*WORK TO COMPLETE*: Print the whole listing below word for word, with no changes, and leave the pictures out of your output.

*INFORMATION GIVEN*:
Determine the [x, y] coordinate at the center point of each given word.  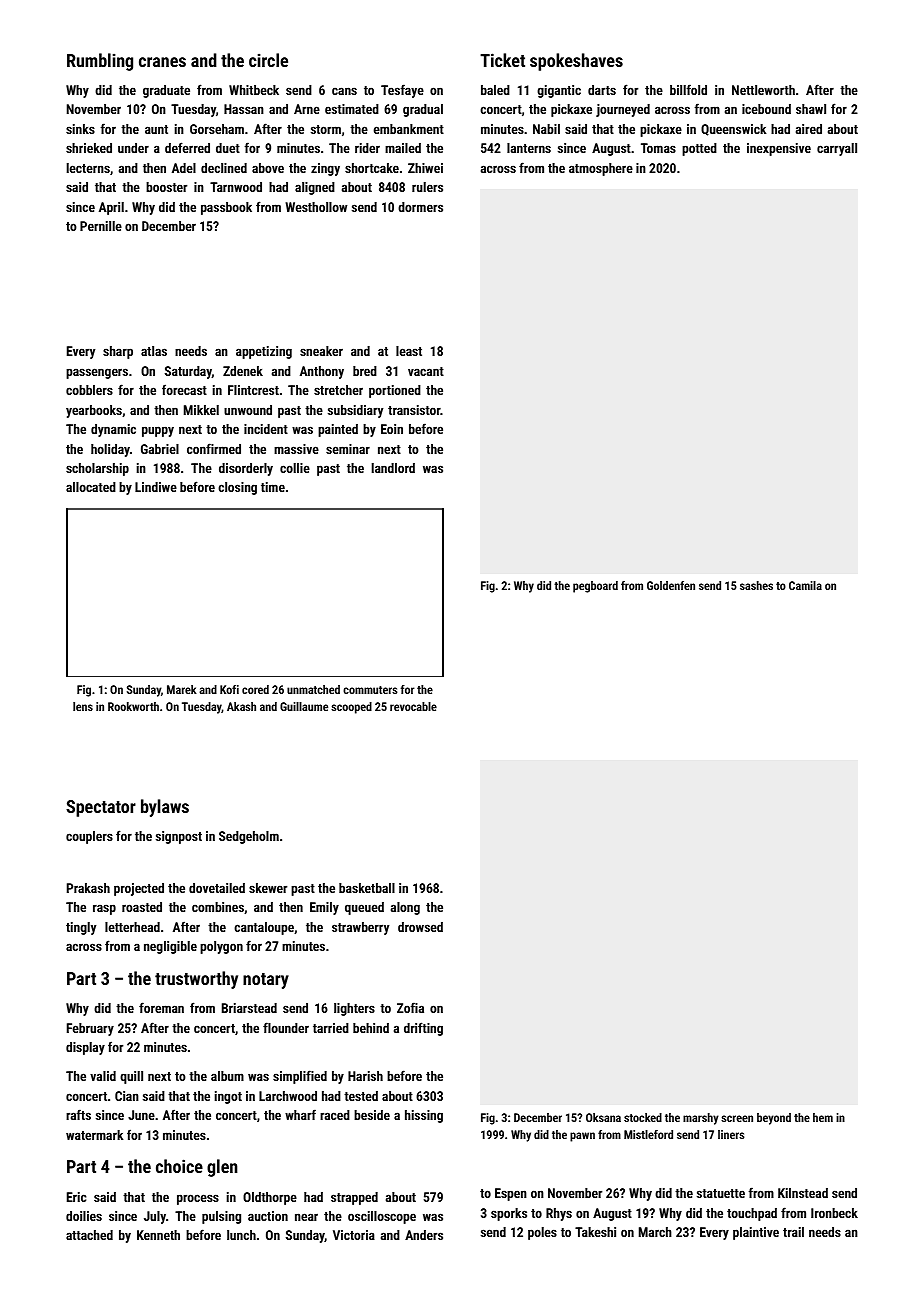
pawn [582, 1137]
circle [268, 60]
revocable [413, 706]
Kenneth [158, 1235]
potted [699, 149]
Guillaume [304, 706]
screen [737, 1118]
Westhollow [316, 207]
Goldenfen [671, 585]
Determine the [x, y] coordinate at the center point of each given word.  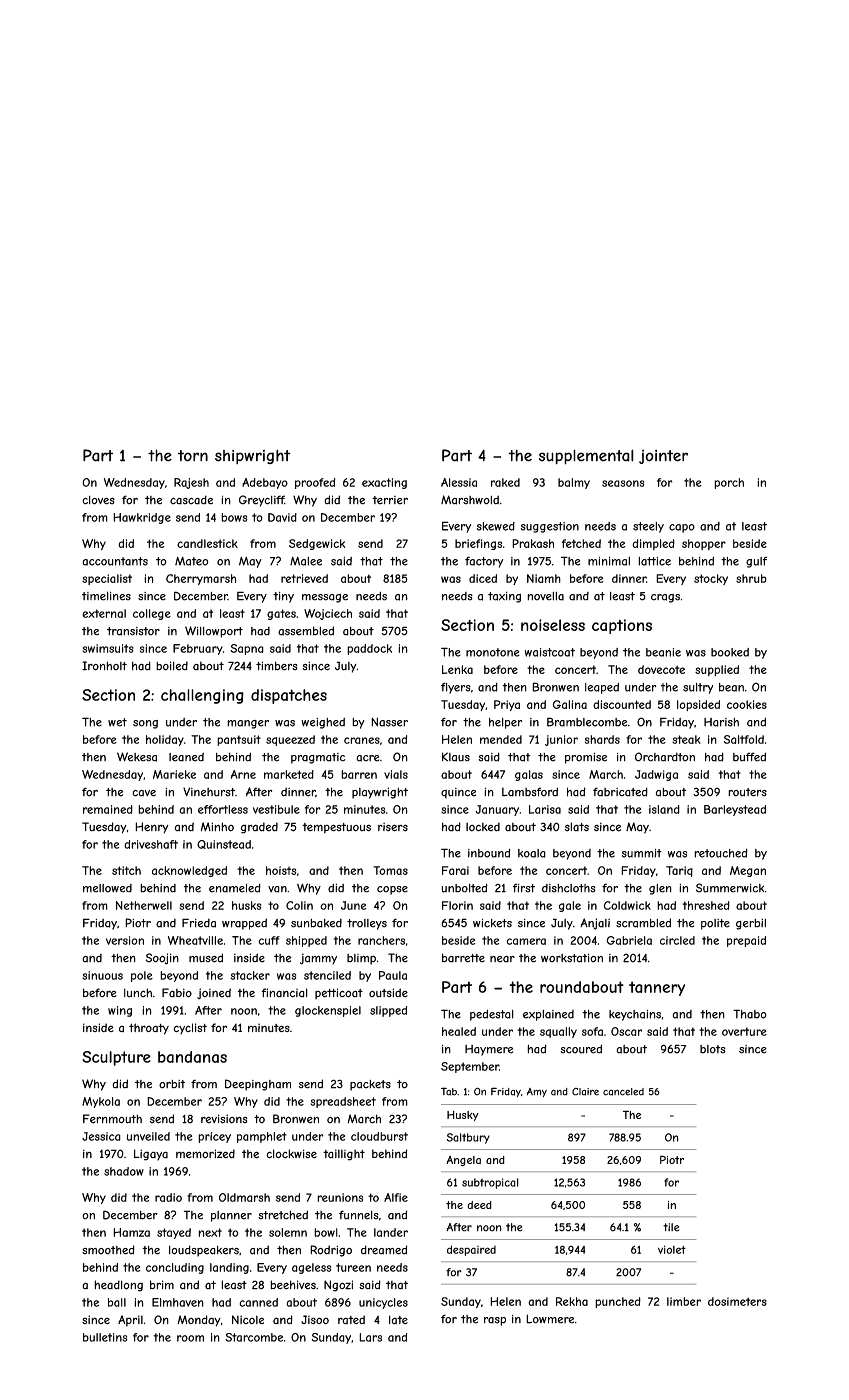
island [664, 809]
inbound [489, 853]
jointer [663, 456]
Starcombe [254, 1337]
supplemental [586, 457]
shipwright [253, 456]
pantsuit [239, 740]
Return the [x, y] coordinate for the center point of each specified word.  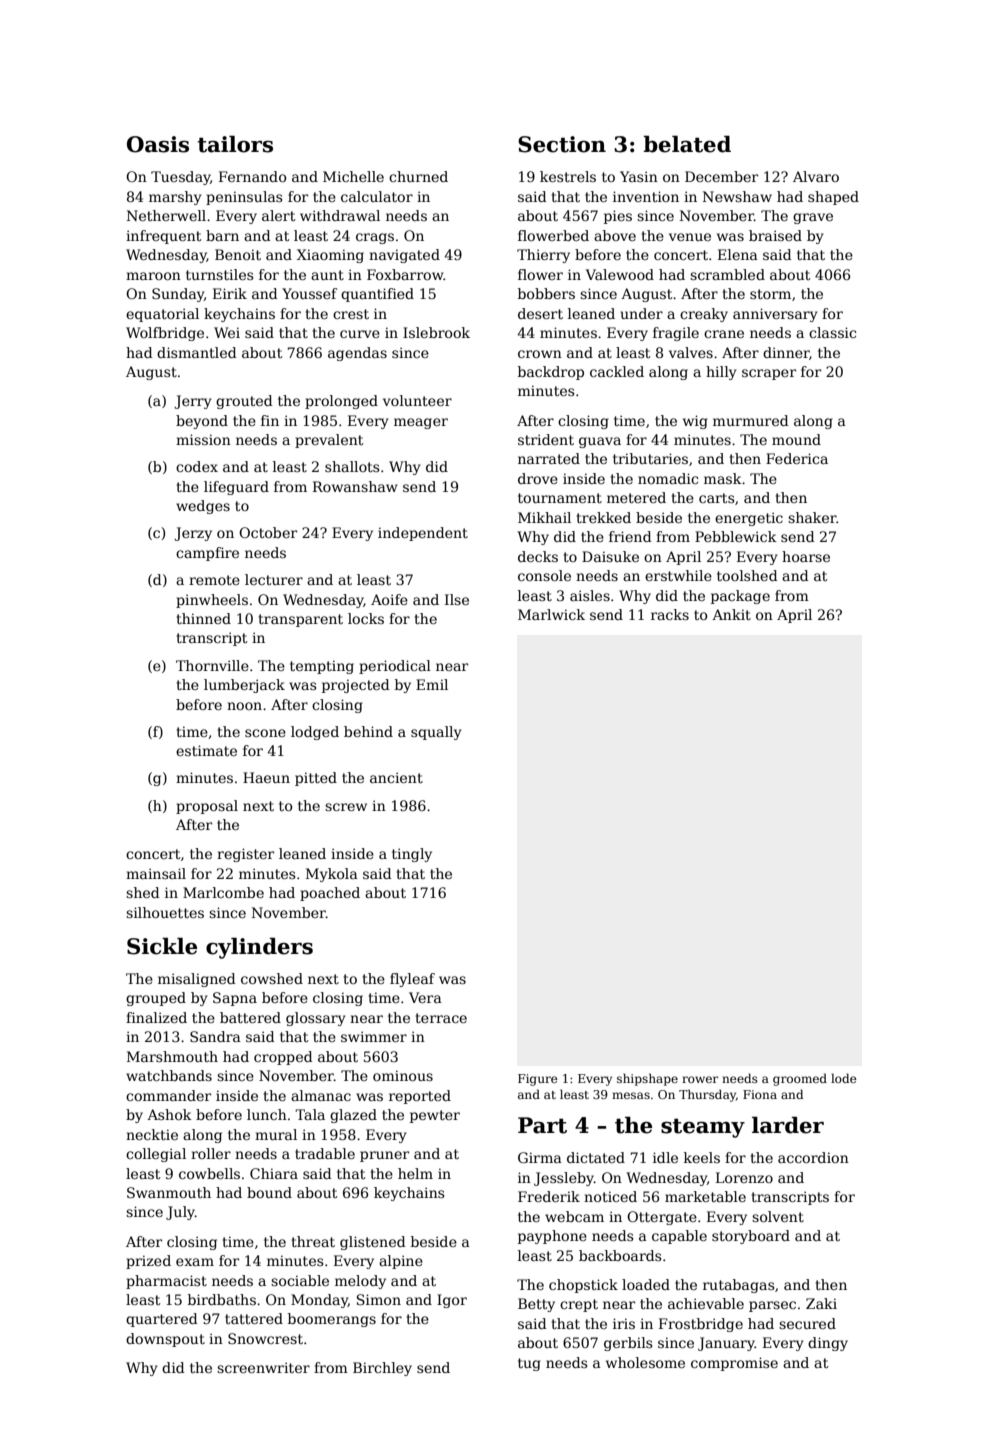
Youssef [309, 293]
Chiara [274, 1173]
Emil [432, 684]
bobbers [546, 293]
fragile [676, 334]
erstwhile [678, 575]
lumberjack [244, 686]
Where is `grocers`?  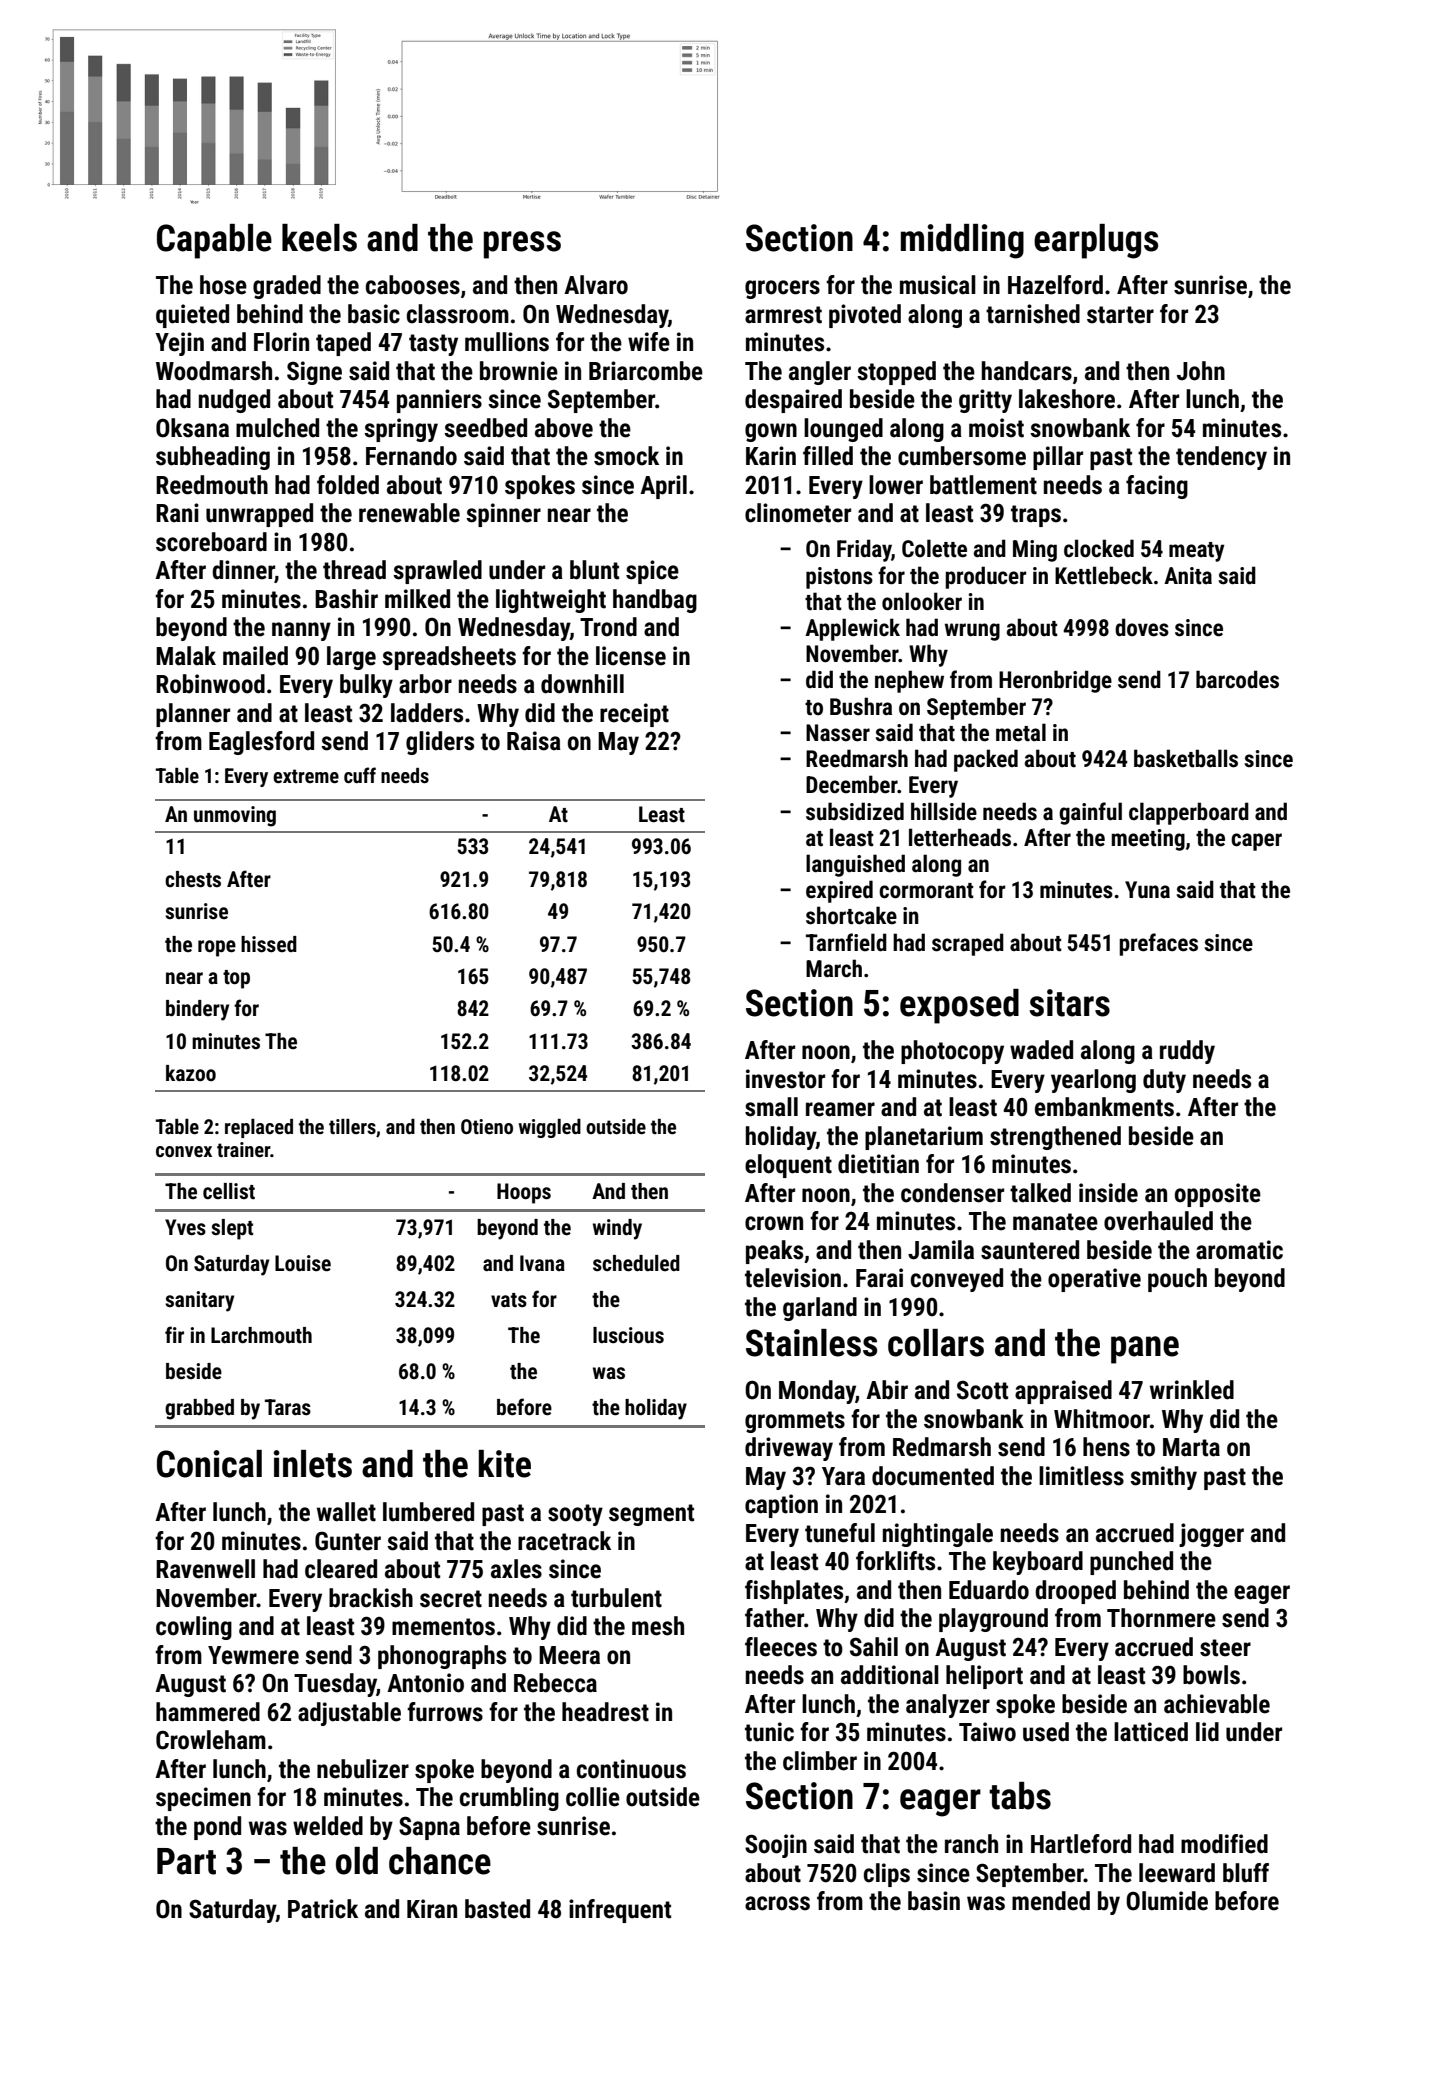
grocers is located at coordinates (782, 289).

*RESULT*:
Determine the [x, y] coordinate at the center point of each given word.  
pawn [582, 1137]
circle [268, 60]
revocable [413, 706]
Kenneth [158, 1235]
potted [699, 149]
Guillaume [304, 706]
screen [737, 1118]
Westhollow [316, 207]
Goldenfen [671, 585]
Determine the [x, y] coordinate at the center point of each given word.  
island [664, 809]
inbound [489, 853]
jointer [663, 456]
Starcombe [254, 1337]
supplemental [586, 457]
shipwright [253, 456]
pantsuit [239, 740]
Return the [x, y] coordinate for the center point of each specified word.  
Youssef [309, 293]
Chiara [274, 1173]
Emil [432, 684]
bobbers [546, 293]
fragile [676, 334]
erstwhile [678, 575]
lumberjack [244, 686]
Where is `grocers`?  
grocers is located at coordinates (782, 289).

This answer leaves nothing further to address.